EXERCISE AIM: Only the lines below from the one with "red brick G9:H10 level 4 -> none" through the one with "yellow cone A5" are to be written out, exactly and without any images.

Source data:
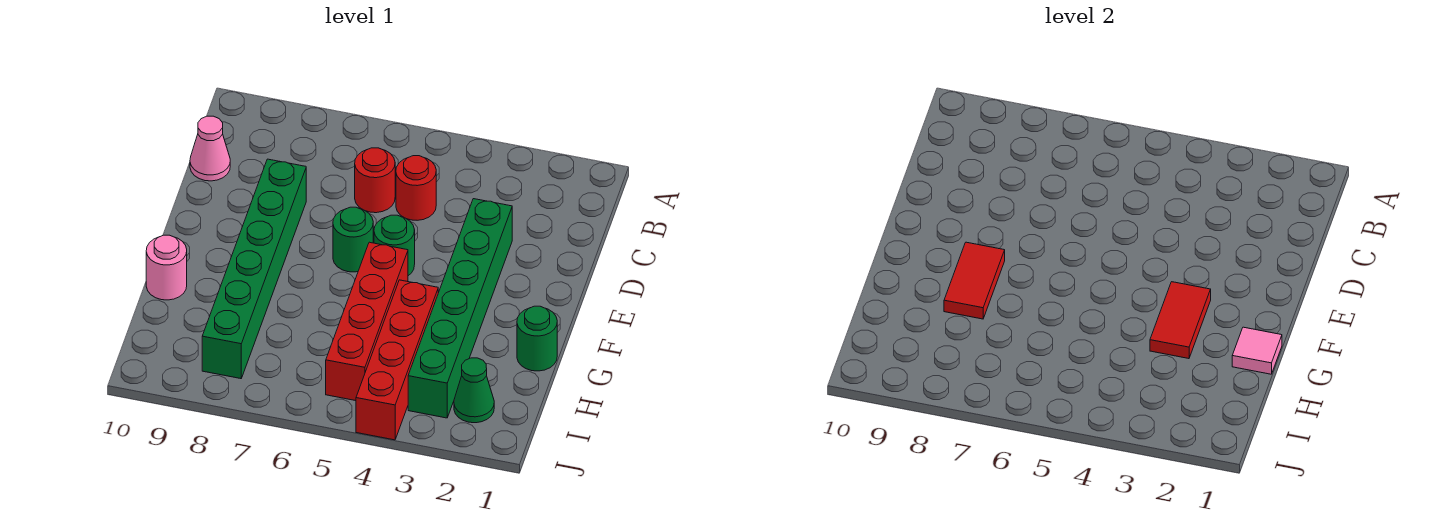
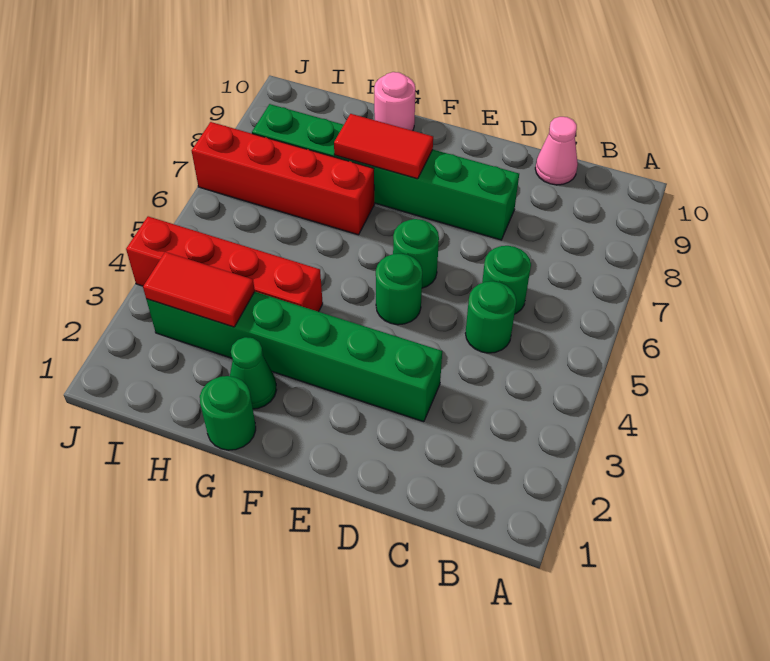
red round brick C5 level 1 -> green round brick C5 level 1
red round brick C6 level 1 -> green round brick C6 level 1
red tile F3:G3 level 2 -> red tile H3:I3 level 2
red brick F5:I5 level 1 -> red brick G7:J7 level 1
pink tile G1 level 2 -> none
green cone I2 level 1 -> green cone G2 level 1

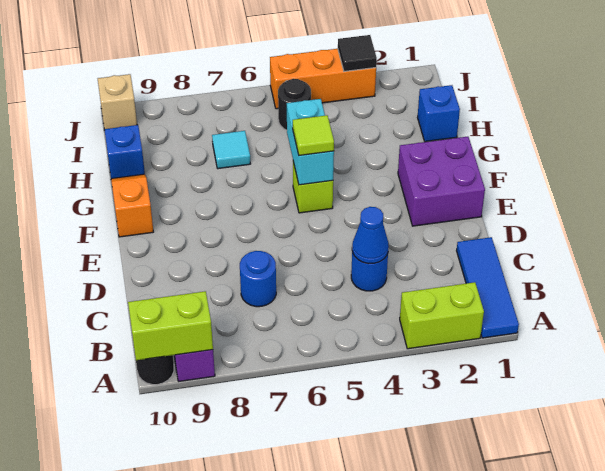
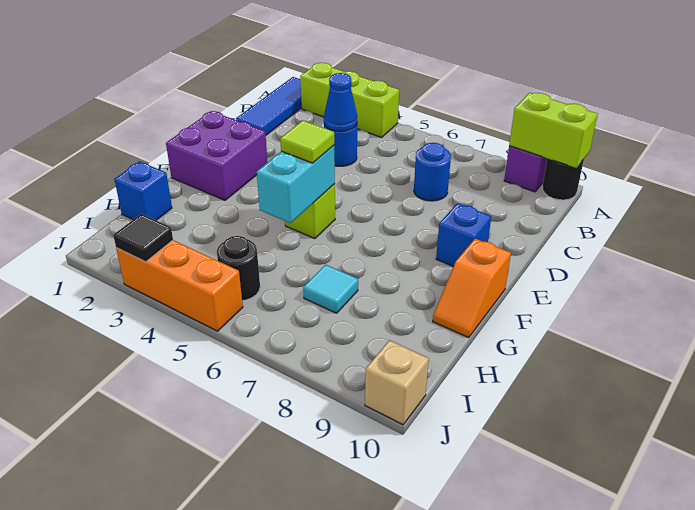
lime brick A2:A3 level 1 -> lime brick A2:A4 level 1
blue brick H10 level 1 -> blue brick E9 level 1

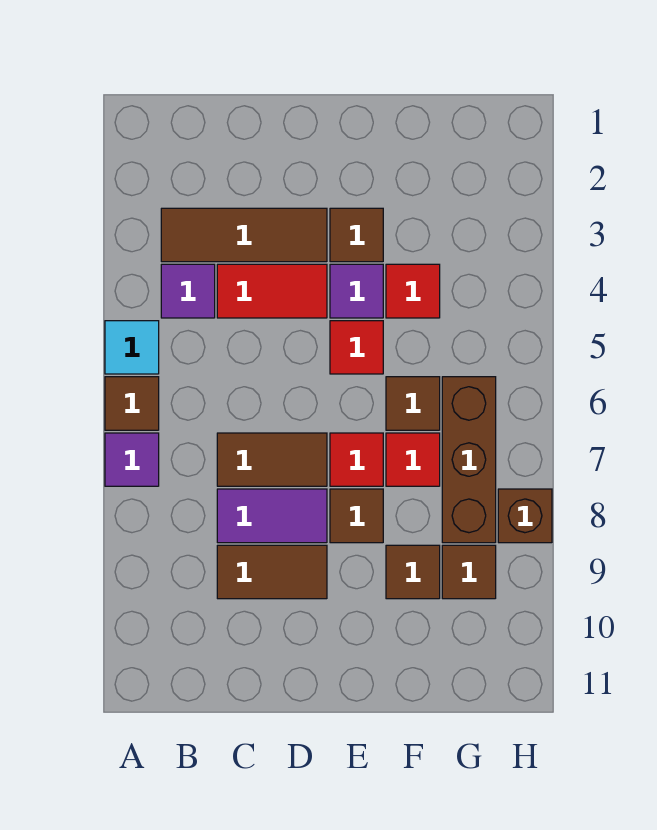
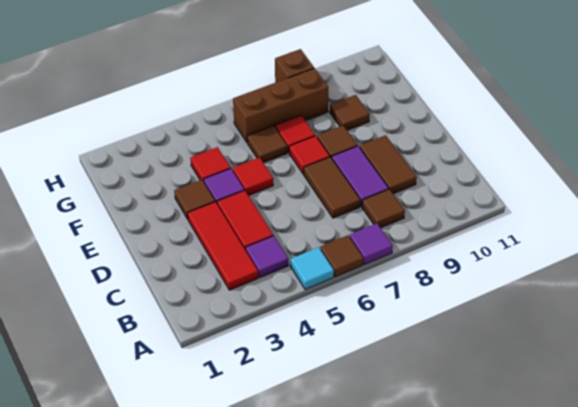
brown tile B3:D3 level 1 -> red tile B3:D3 level 1
brown tile G9 level 1 -> brown tile B8 level 1

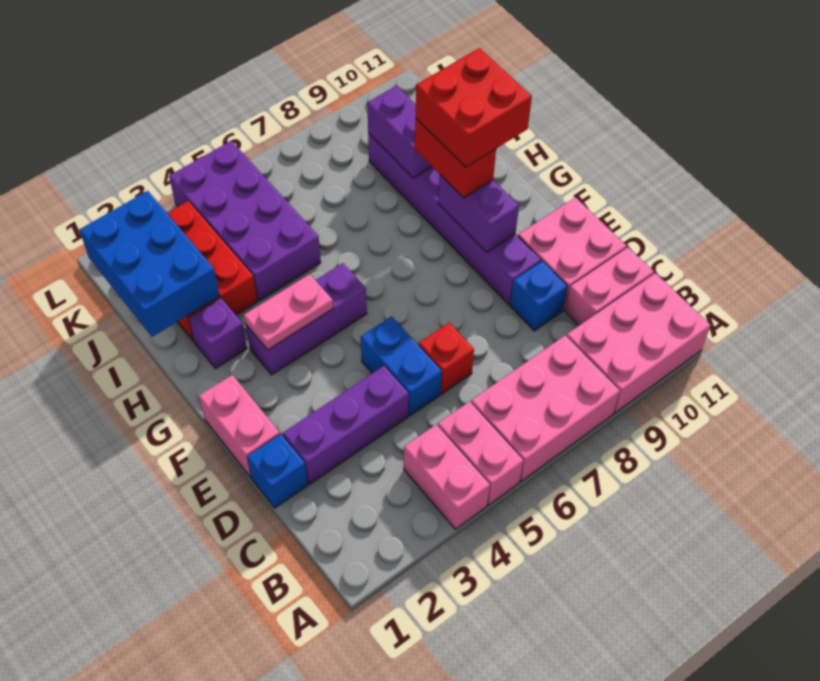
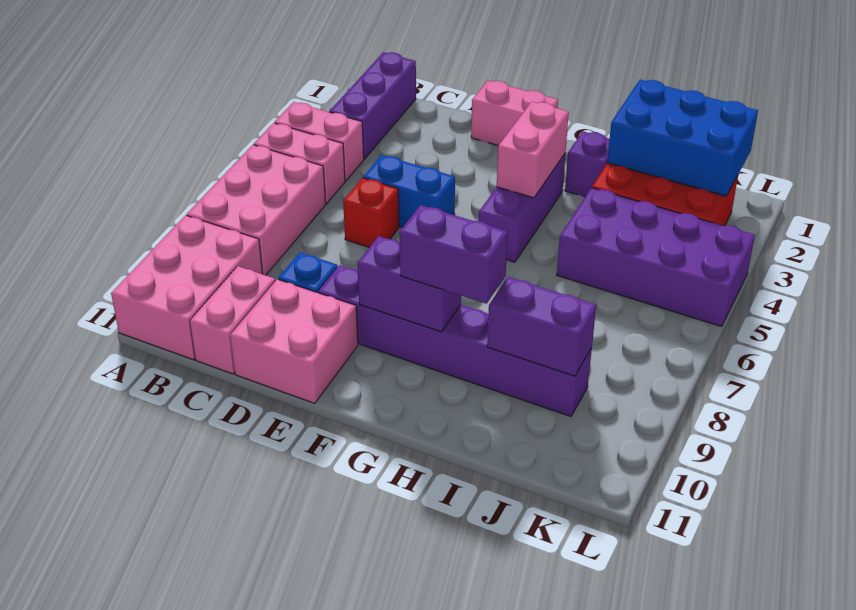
blue brick D1 level 1 -> none
purple brick D2:D4 level 1 -> purple brick B1:B3 level 1
pink plate G3:G4 level 2 -> pink brick G3:G4 level 2
red brick G9:H9 level 3 -> purple brick G9:H9 level 3
red brick G9:H10 level 4 -> none

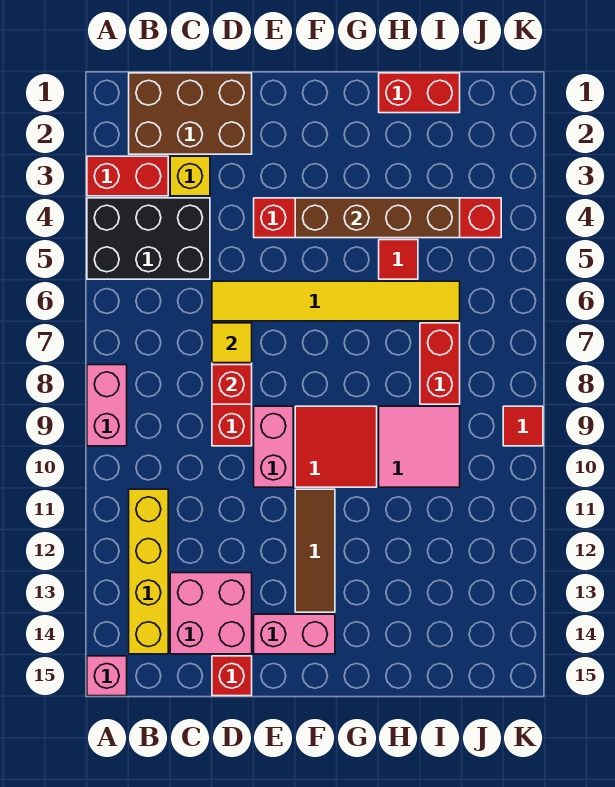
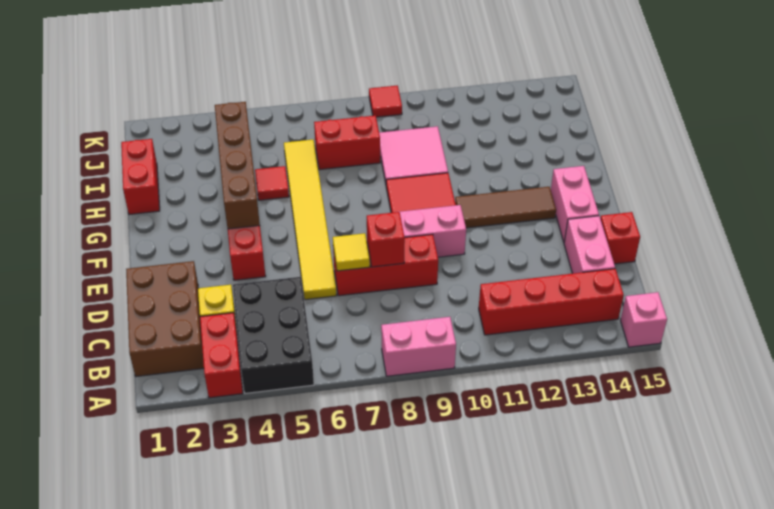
yellow brick B11:B14 level 1 -> red brick B11:B14 level 1
pink brick C13:D14 level 1 -> pink brick C14:D14 level 1

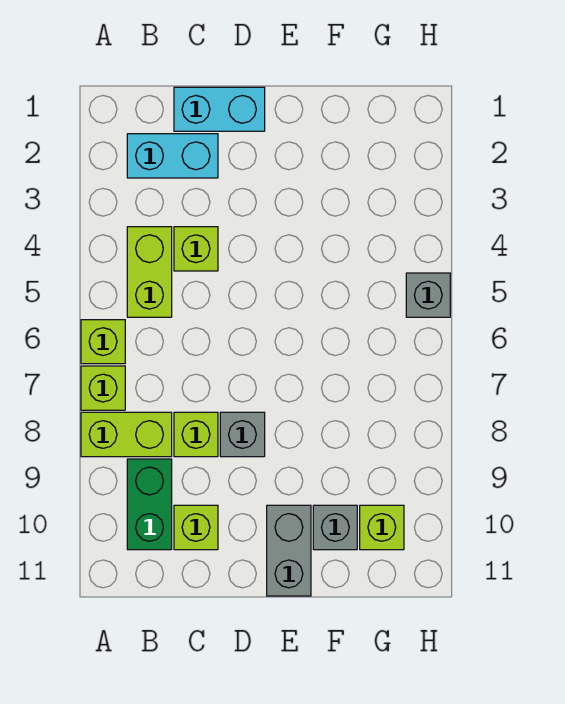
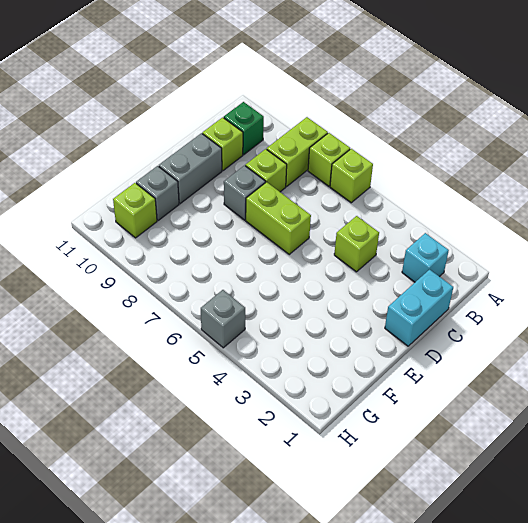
cyan brick B2:C2 level 1 -> cyan brick B2 level 1
lime brick B4:B5 level 1 -> lime brick D6:D7 level 1
green brick B9:B10 level 1 -> green brick B10 level 1
grey brick E10:E11 level 1 -> grey brick D10:E10 level 1

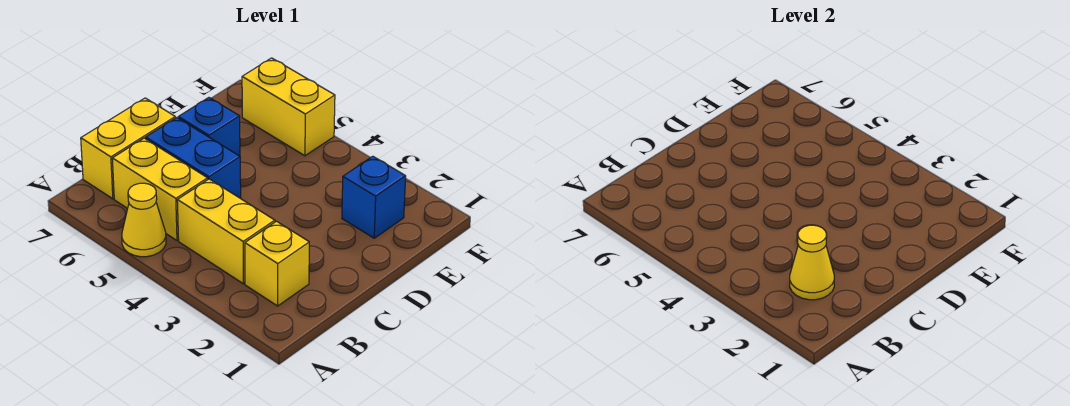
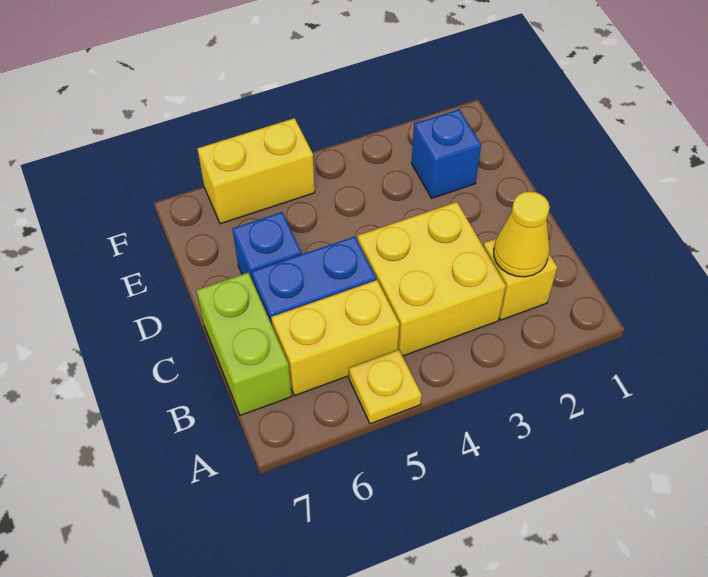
yellow cone A5 level 1 -> yellow plate A5 level 1
yellow brick B3:B4 level 1 -> yellow brick B3:C4 level 1
yellow brick B7:C7 level 1 -> lime brick B7:C7 level 1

OUTPUT OF THE TASK:
red brick G9:H10 level 4 -> none

yellow brick B11:B14 level 1 -> red brick B11:B14 level 1
pink brick C13:D14 level 1 -> pink brick C14:D14 level 1

cyan brick B2:C2 level 1 -> cyan brick B2 level 1
lime brick B4:B5 level 1 -> lime brick D6:D7 level 1
green brick B9:B10 level 1 -> green brick B10 level 1
grey brick E10:E11 level 1 -> grey brick D10:E10 level 1

yellow cone A5 level 1 -> yellow plate A5 level 1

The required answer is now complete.